- _RECORD EXTRACTS_:
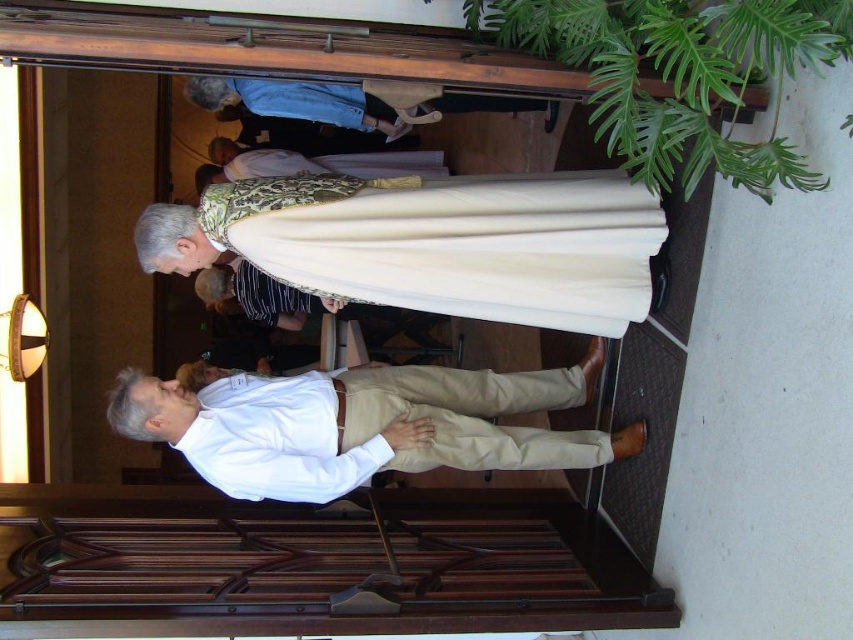
Question: Which object is positioned closest to the gold textured robe at center?

Choices:
 (A) white smooth dress shirt at lower center
 (B) white cotton shirt at center

Answer: (B)

Question: Is white cotton shirt at center wider than gold textured robe at center?

Choices:
 (A) no
 (B) yes

Answer: (B)

Question: Is white smooth dress shirt at lower center smaller than gold textured robe at center?

Choices:
 (A) no
 (B) yes

Answer: (B)

Question: Which object appears closest to the camera in this image?

Choices:
 (A) gold textured robe at center
 (B) white smooth dress shirt at lower center
 (C) white cotton shirt at center

Answer: (B)

Question: Can you confirm if white cotton shirt at center is positioned to the right of gold textured robe at center?

Choices:
 (A) yes
 (B) no

Answer: (A)

Question: Which object is positioned closest to the gold textured robe at center?

Choices:
 (A) white smooth dress shirt at lower center
 (B) white cotton shirt at center

Answer: (B)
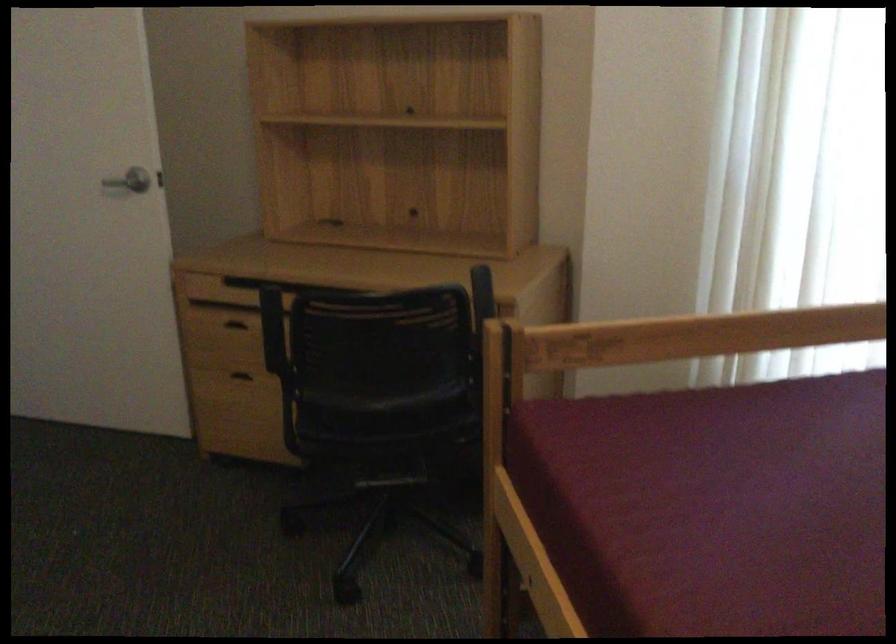
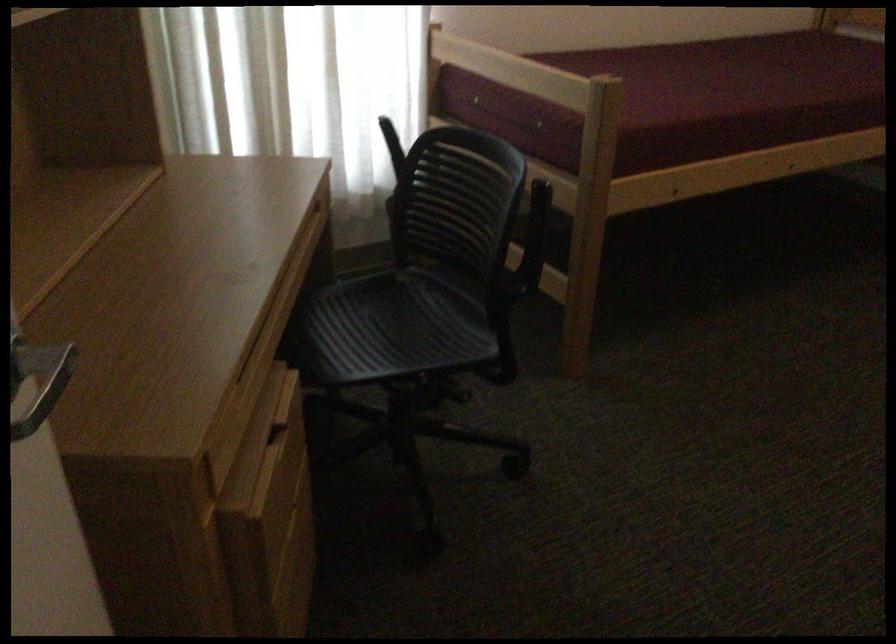
Locate, in the second image, the point that corresponds to (273,243) in the first image.

(55, 380)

- _WHAT YOU ARE ASKED TO DO_:
Reproduce every entry above word for word, leaving out the pictures.

- _SOLUTION FOR THIS TASK_:
Question: Which object is positioned closest to the gold textured robe at center?

Choices:
 (A) white smooth dress shirt at lower center
 (B) white cotton shirt at center

Answer: (B)

Question: Is white cotton shirt at center wider than gold textured robe at center?

Choices:
 (A) no
 (B) yes

Answer: (B)

Question: Is white smooth dress shirt at lower center smaller than gold textured robe at center?

Choices:
 (A) no
 (B) yes

Answer: (B)

Question: Which object appears closest to the camera in this image?

Choices:
 (A) gold textured robe at center
 (B) white smooth dress shirt at lower center
 (C) white cotton shirt at center

Answer: (B)

Question: Can you confirm if white cotton shirt at center is positioned to the right of gold textured robe at center?

Choices:
 (A) yes
 (B) no

Answer: (A)

Question: Which object is positioned closest to the gold textured robe at center?

Choices:
 (A) white smooth dress shirt at lower center
 (B) white cotton shirt at center

Answer: (B)
Locate, in the second image, the point that corresponds to (273,243) in the first image.

(55, 380)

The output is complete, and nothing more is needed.